**Task to carry out:** Each entry should be restated word for word, with all pictures left out.
▬▬▬
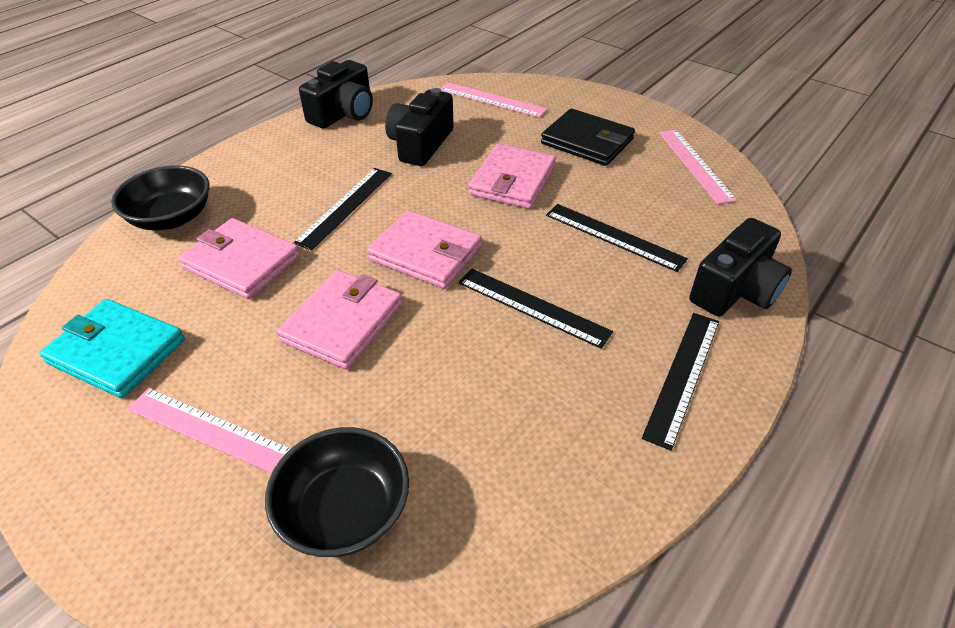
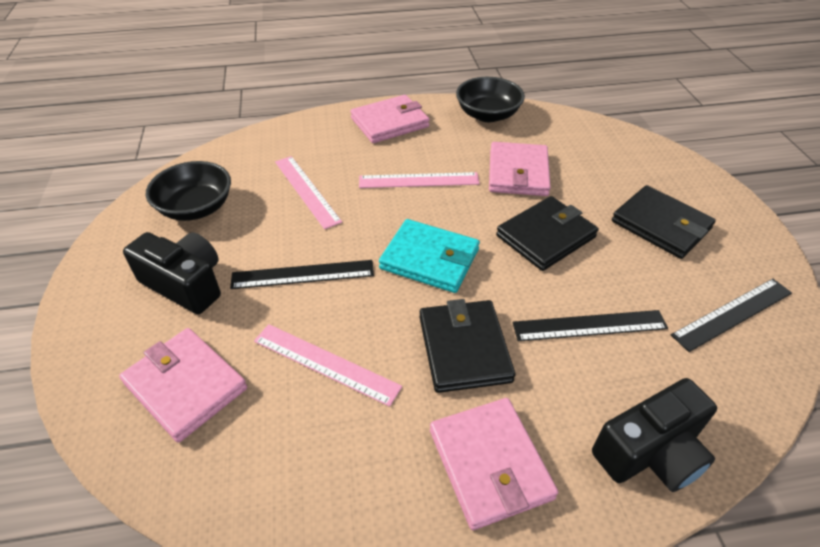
black camera: 3 -> 2
black ruler: 4 -> 3
black wallet: 1 -> 3

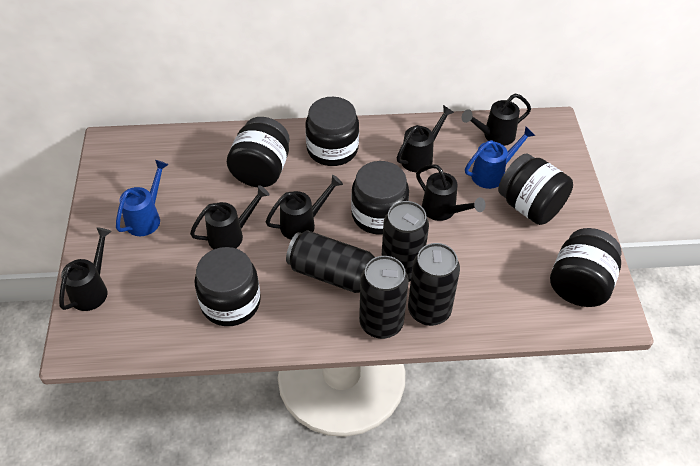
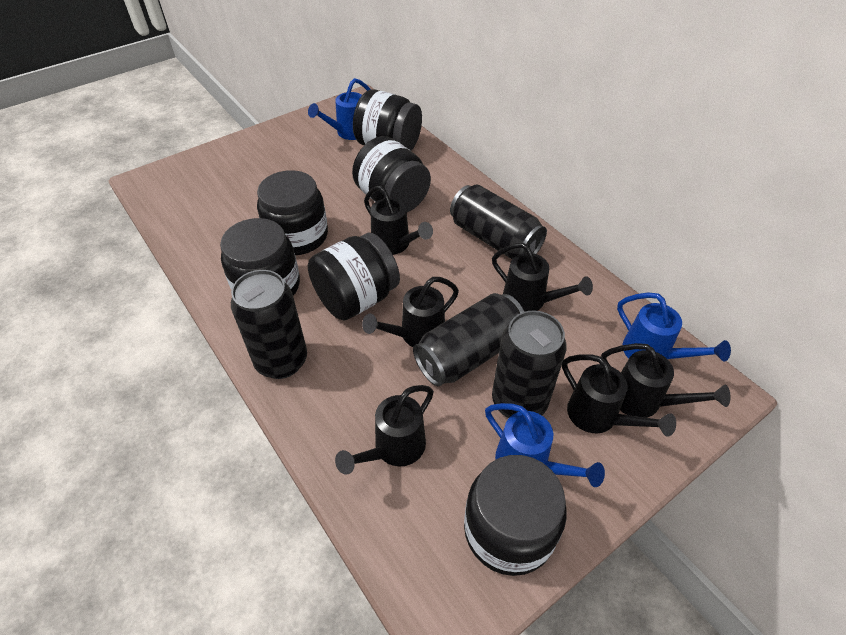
blue watering can: 2 -> 3

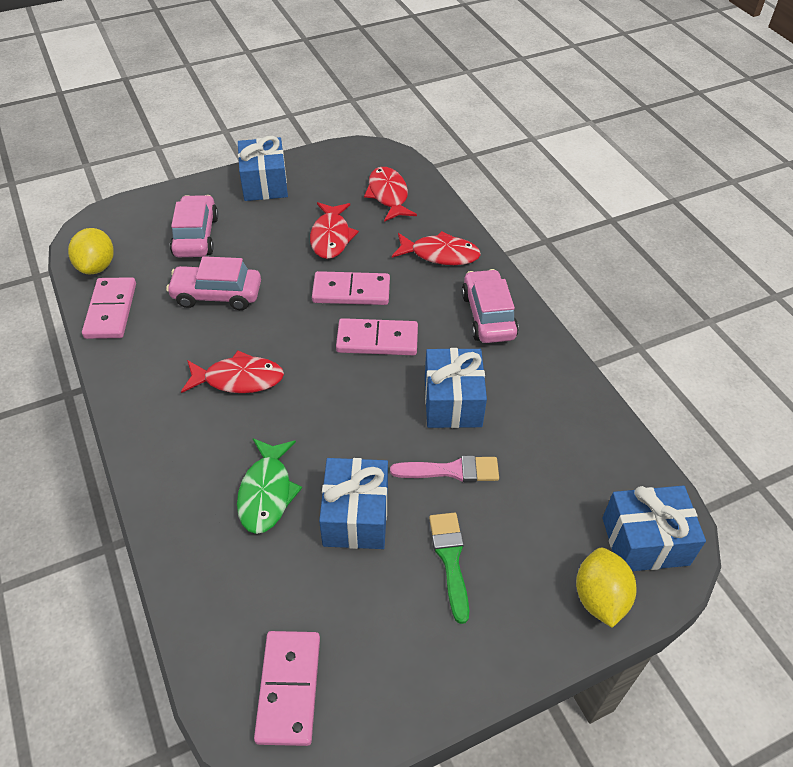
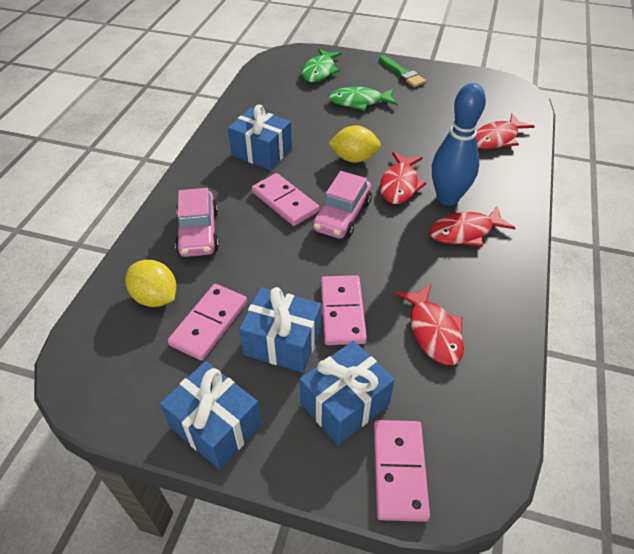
blue bowling pin: 0 -> 1
green fish: 1 -> 2
pink brush: 1 -> 0
pink car: 3 -> 2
▬▬▬
**Task response:**
black camera: 3 -> 2
black ruler: 4 -> 3
black wallet: 1 -> 3

blue watering can: 2 -> 3

blue bowling pin: 0 -> 1
green fish: 1 -> 2
pink brush: 1 -> 0
pink car: 3 -> 2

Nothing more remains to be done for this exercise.